> _ASSIGNED TASK_
From the listing below, output only the lines starting at the line that has "(554, 227) = (359, 351): blue" and ending at the line that has "(669, 298) = (284, 444): turquoise", exactly as they appear, ends included.

Top of DATASET EXCERPTS

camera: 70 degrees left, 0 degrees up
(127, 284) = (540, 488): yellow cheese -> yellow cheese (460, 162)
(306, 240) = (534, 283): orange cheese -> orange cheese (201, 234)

Bottom of DATASET EXCERPTS
Top of DATASET EXCERPTS

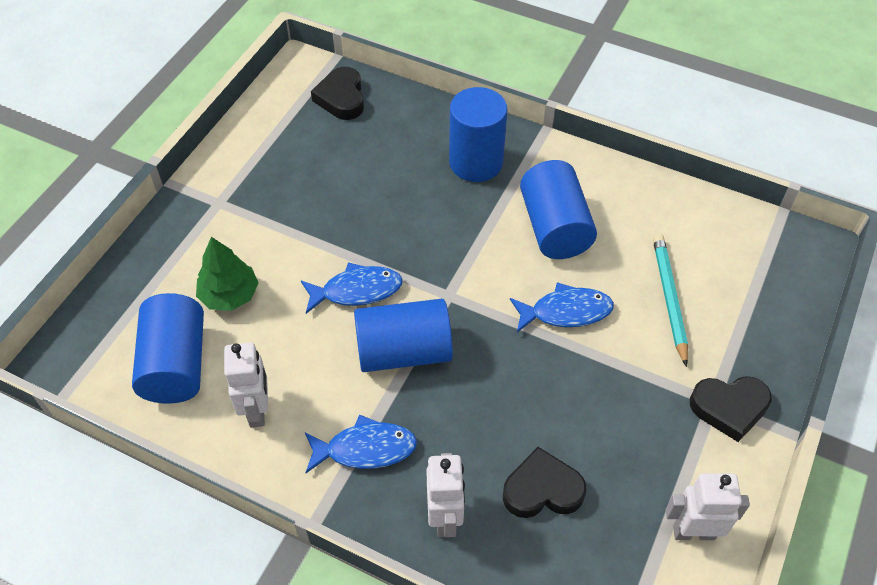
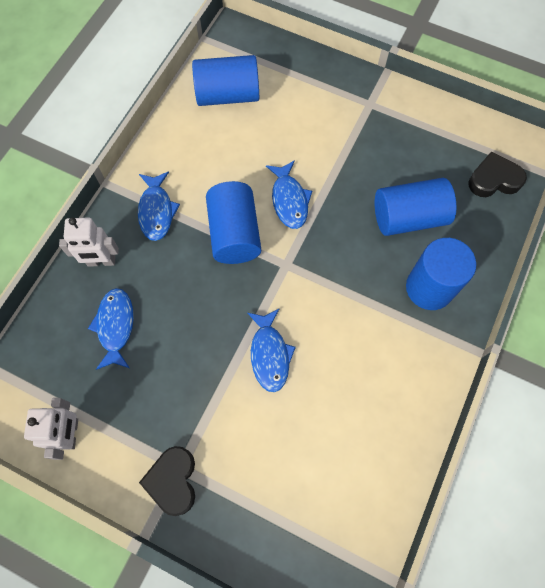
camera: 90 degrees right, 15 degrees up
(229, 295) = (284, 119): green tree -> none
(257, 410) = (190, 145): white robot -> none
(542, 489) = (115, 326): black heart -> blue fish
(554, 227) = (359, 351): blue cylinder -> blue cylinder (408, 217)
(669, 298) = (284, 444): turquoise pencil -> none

Bottom of DATASET EXCERPTS

> _EXERCISE RESPONSE_
(554, 227) = (359, 351): blue cylinder -> blue cylinder (408, 217)
(669, 298) = (284, 444): turquoise pencil -> none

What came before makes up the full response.